### GIVEN DATA
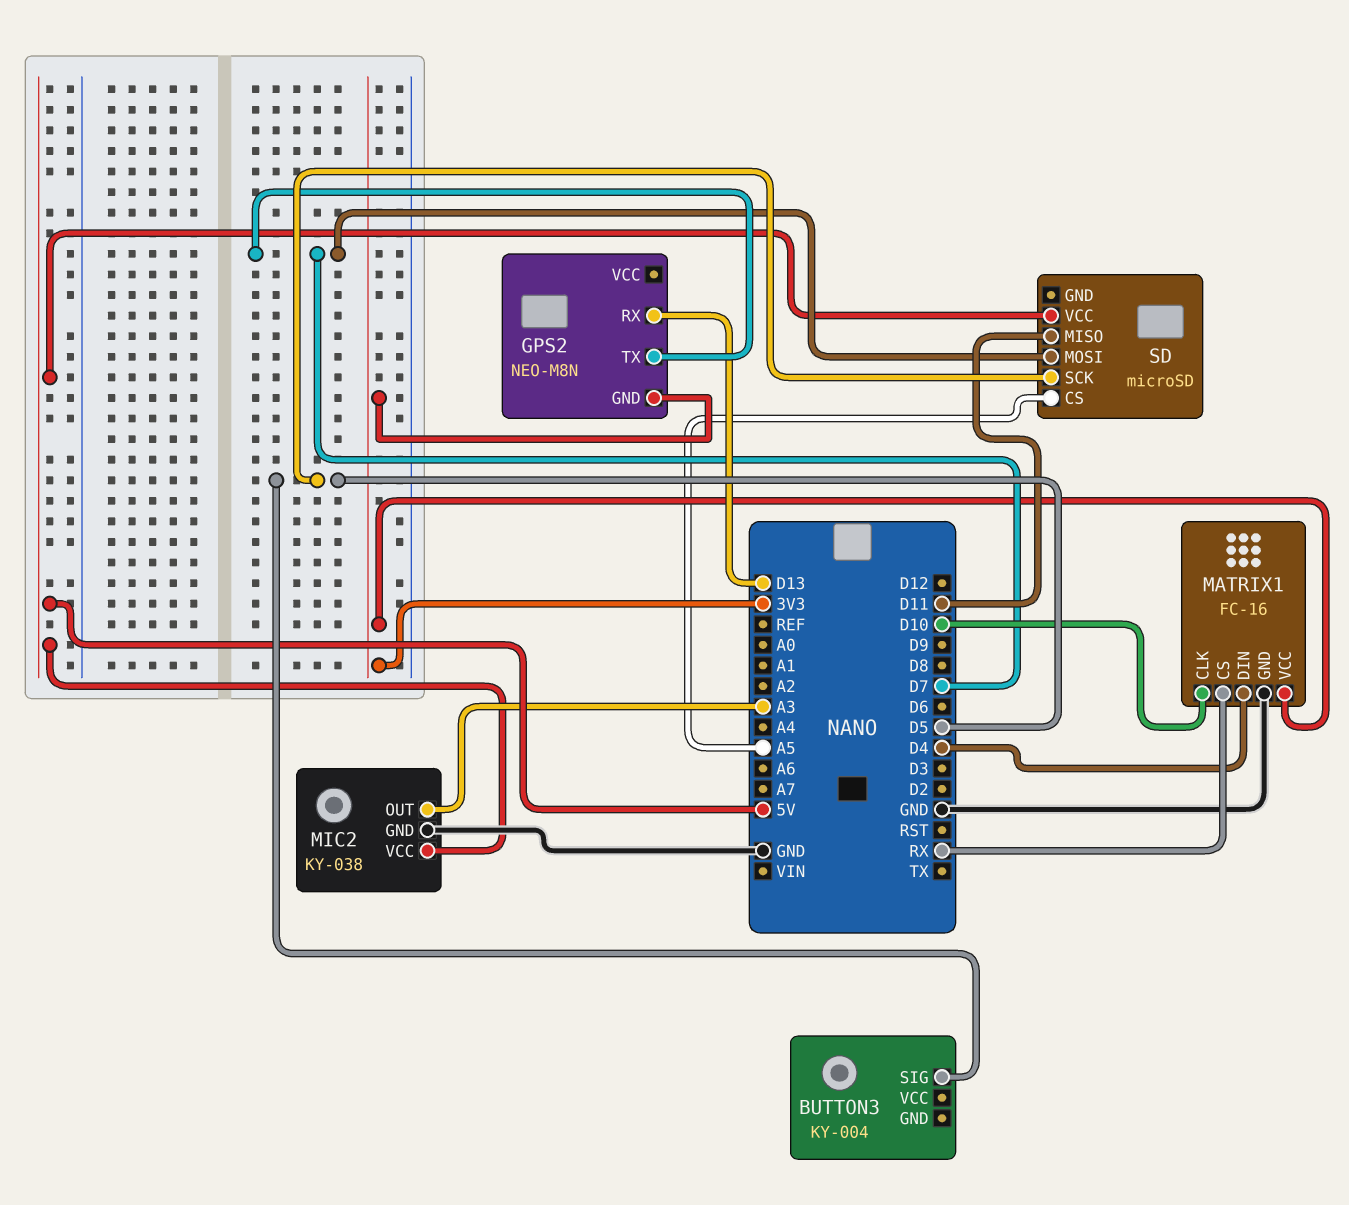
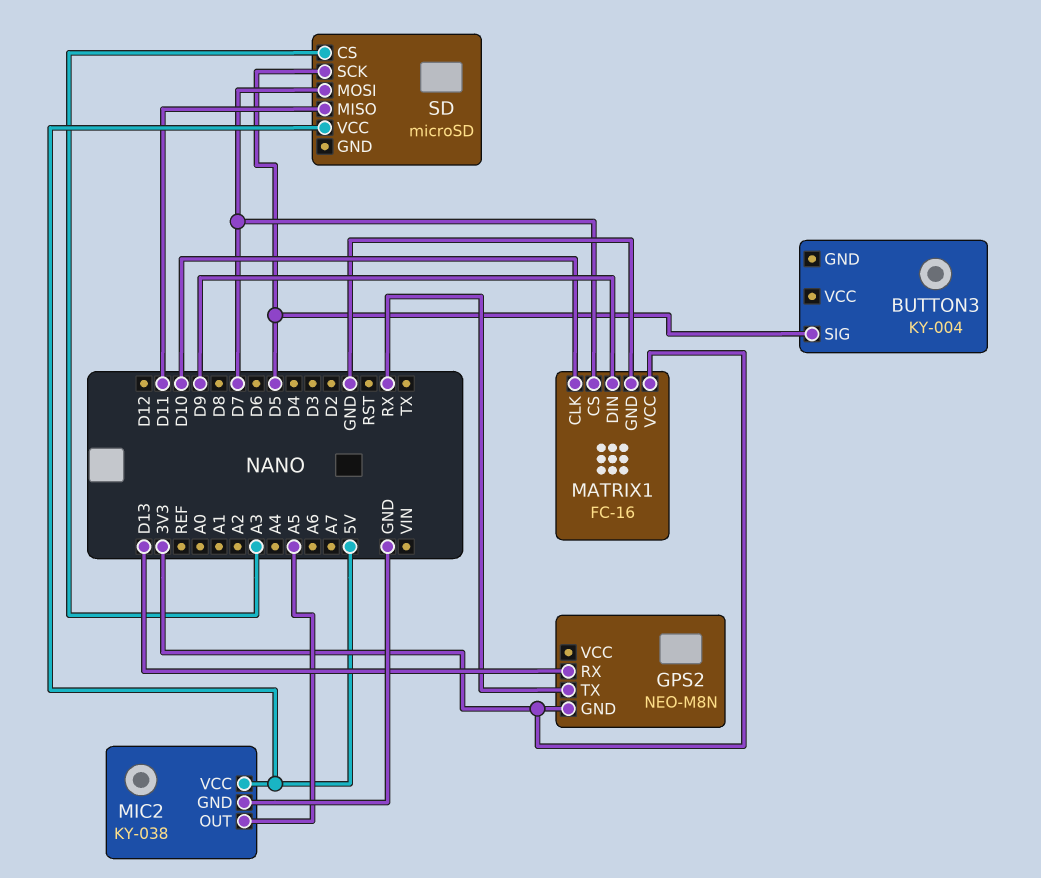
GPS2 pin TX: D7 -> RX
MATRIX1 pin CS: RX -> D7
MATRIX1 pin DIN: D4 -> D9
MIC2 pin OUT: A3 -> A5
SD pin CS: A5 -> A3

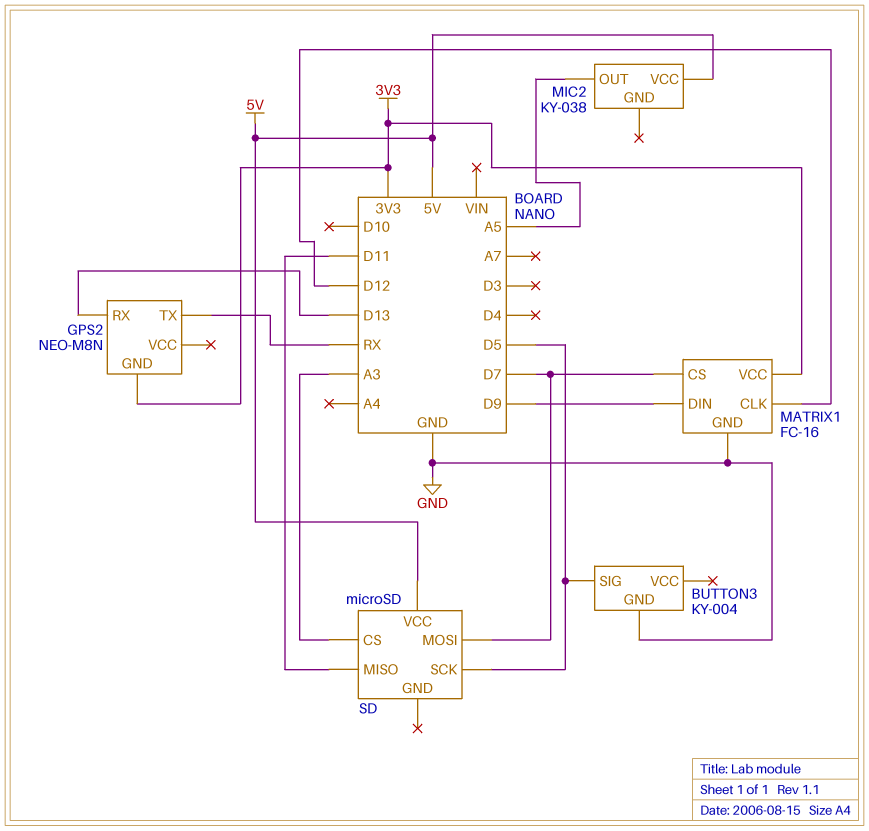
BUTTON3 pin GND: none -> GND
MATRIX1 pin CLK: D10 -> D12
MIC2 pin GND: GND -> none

---

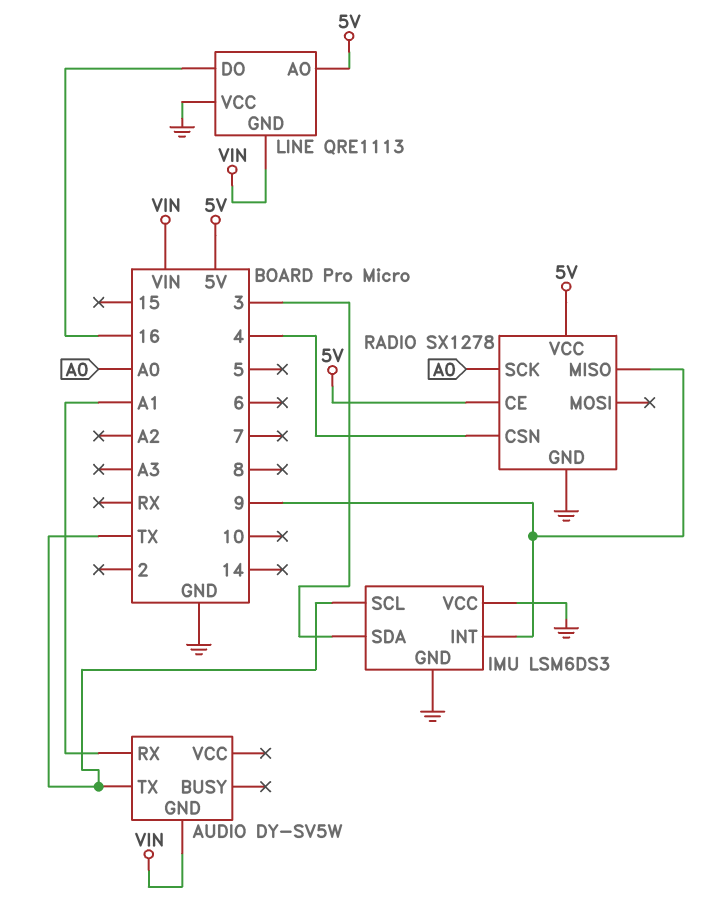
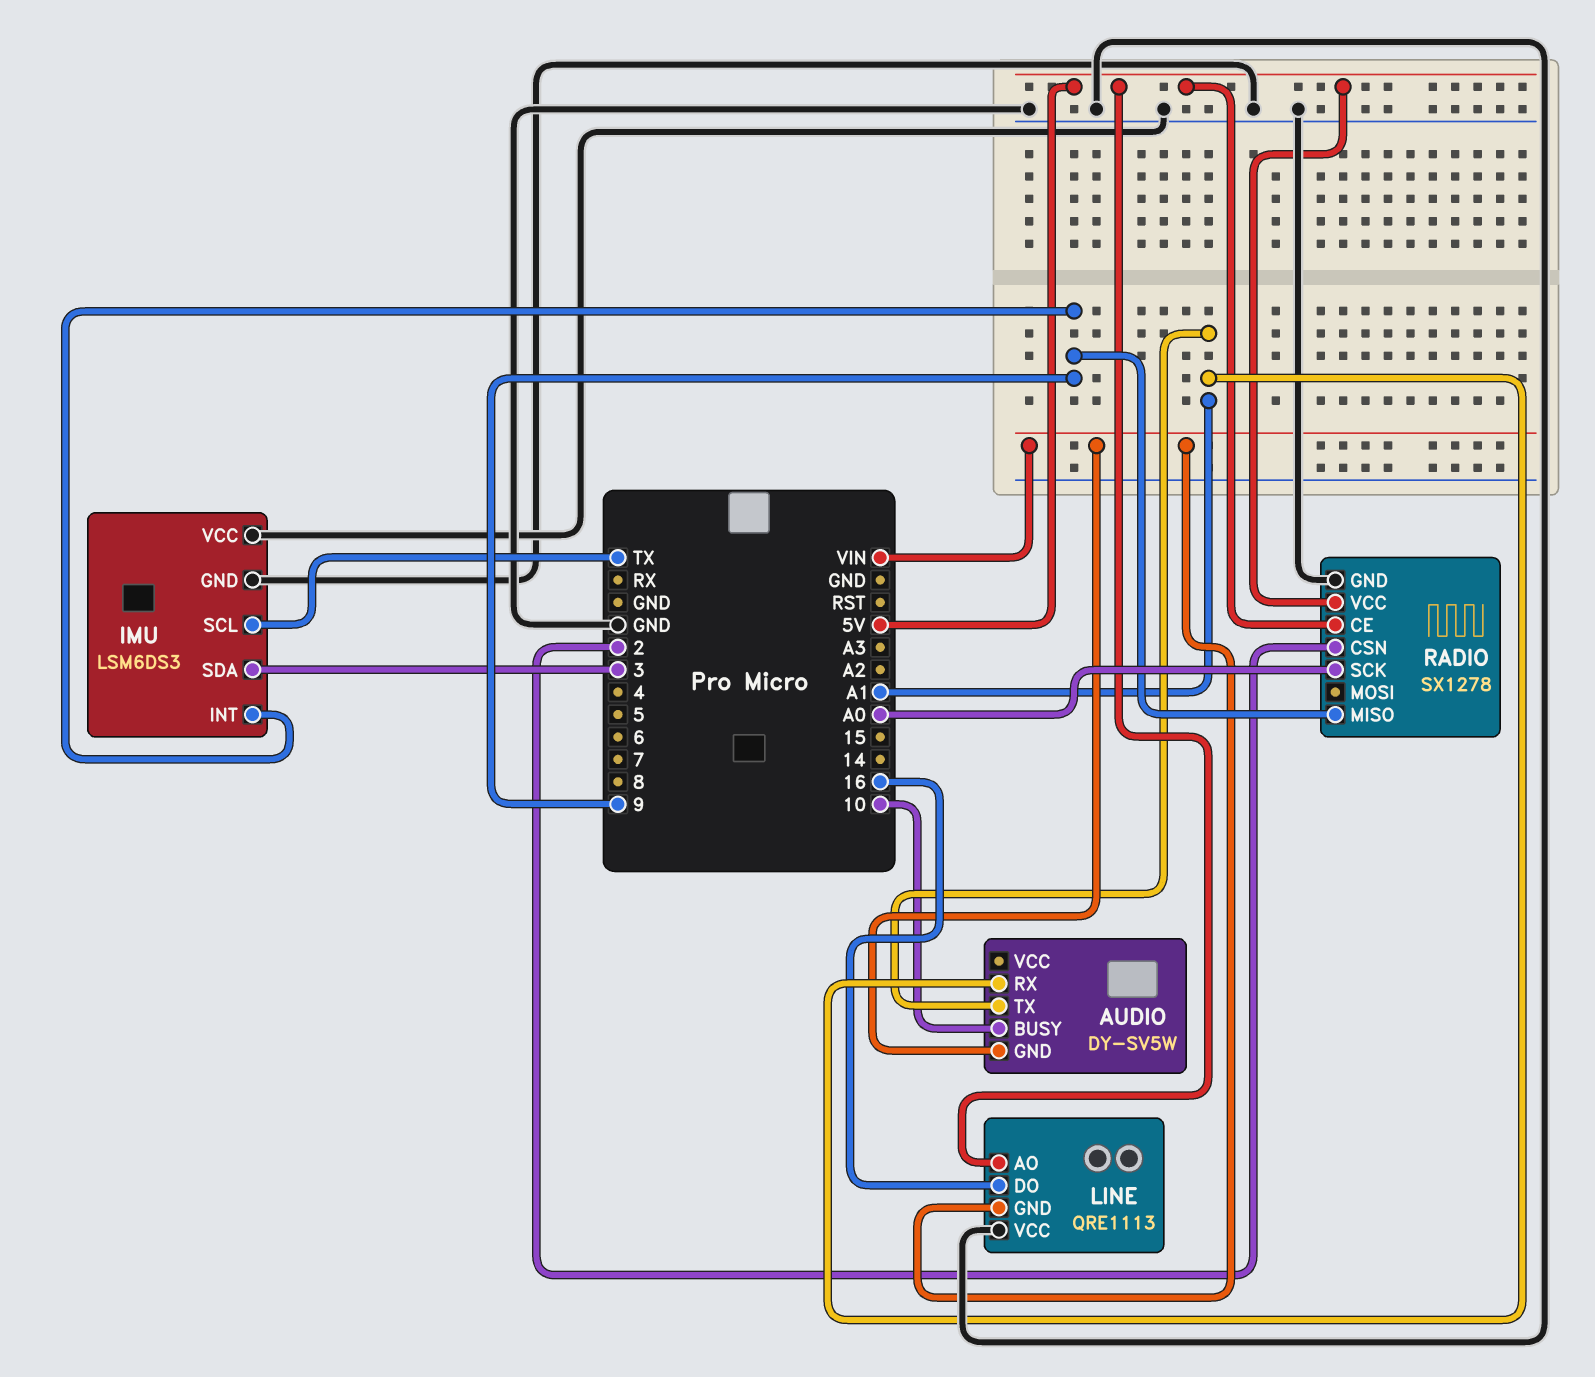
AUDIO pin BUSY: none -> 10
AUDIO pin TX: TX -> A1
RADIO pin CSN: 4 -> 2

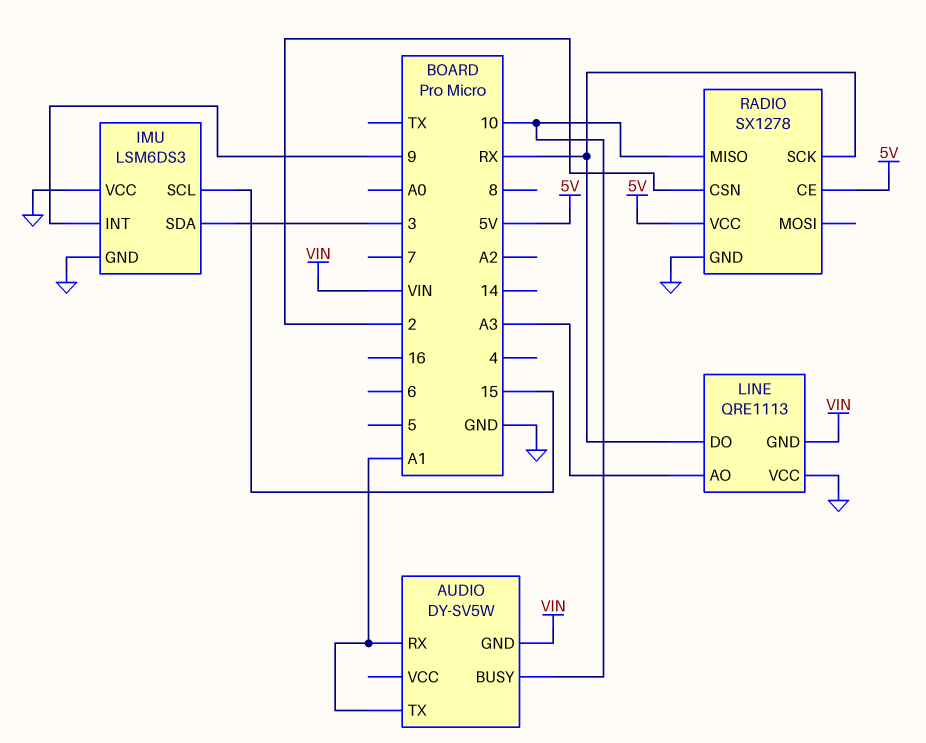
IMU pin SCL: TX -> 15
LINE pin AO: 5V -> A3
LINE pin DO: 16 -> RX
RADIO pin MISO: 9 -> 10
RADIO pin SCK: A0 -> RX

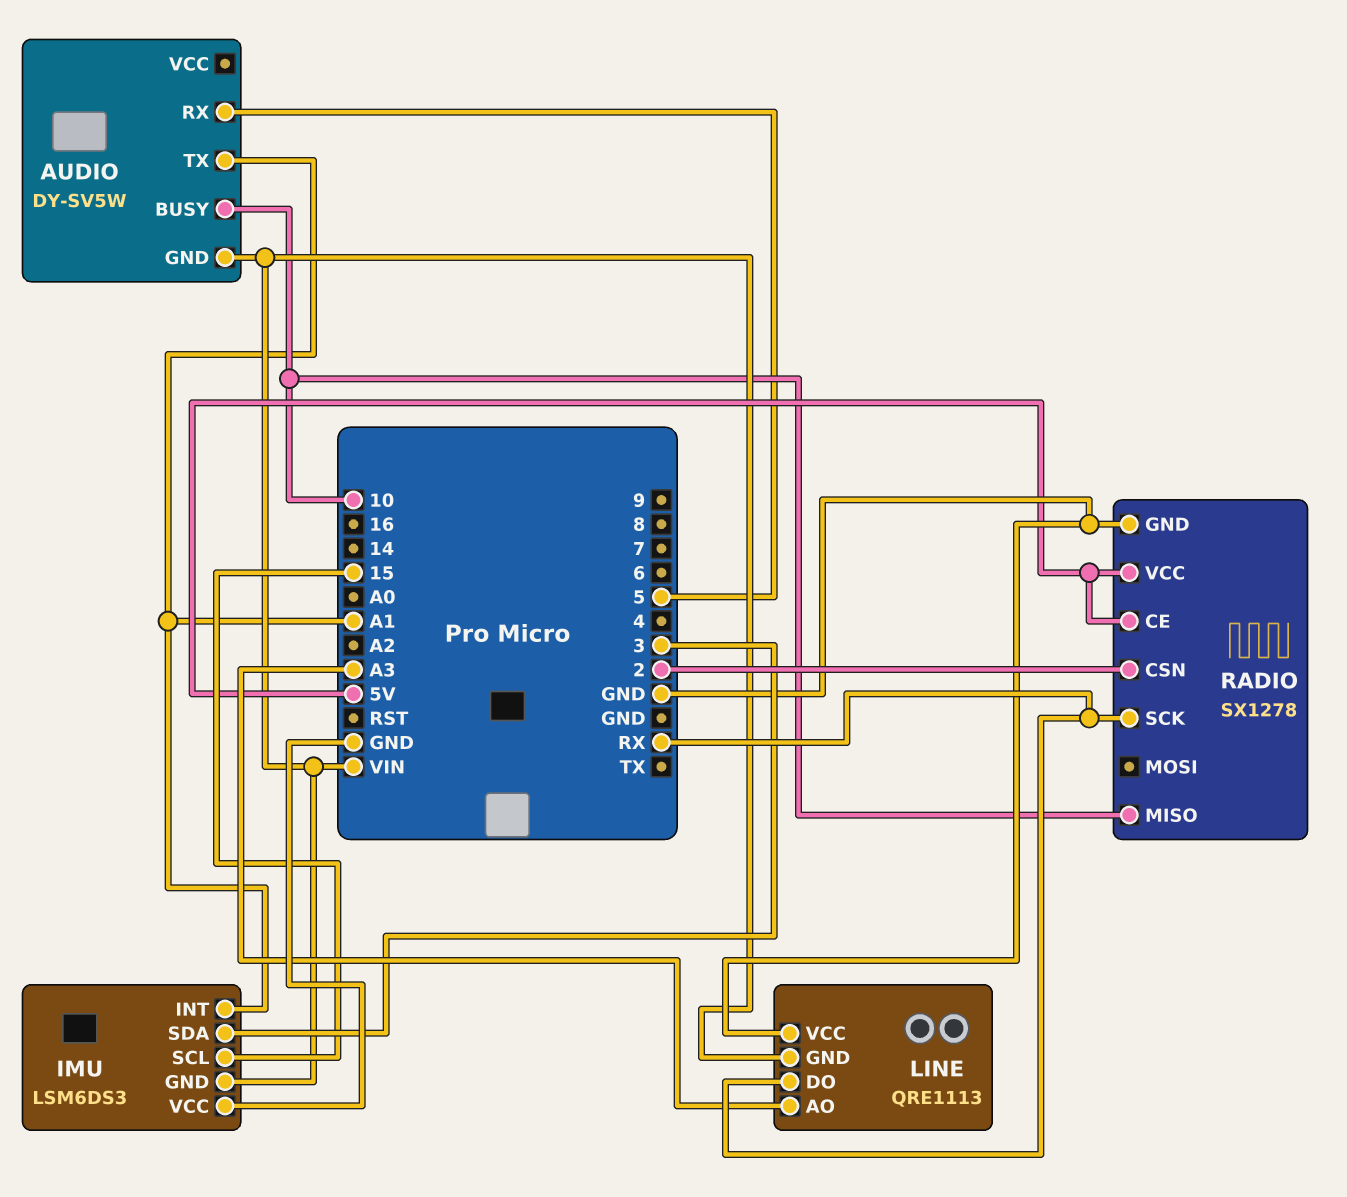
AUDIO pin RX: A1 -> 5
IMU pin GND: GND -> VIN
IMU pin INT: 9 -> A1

### EXERCISE
The expected answer is a copy of each line in the listing above that contains "RADIO".

### SOLVED EXERCISE
RADIO pin CSN: 4 -> 2
RADIO pin MISO: 9 -> 10
RADIO pin SCK: A0 -> RX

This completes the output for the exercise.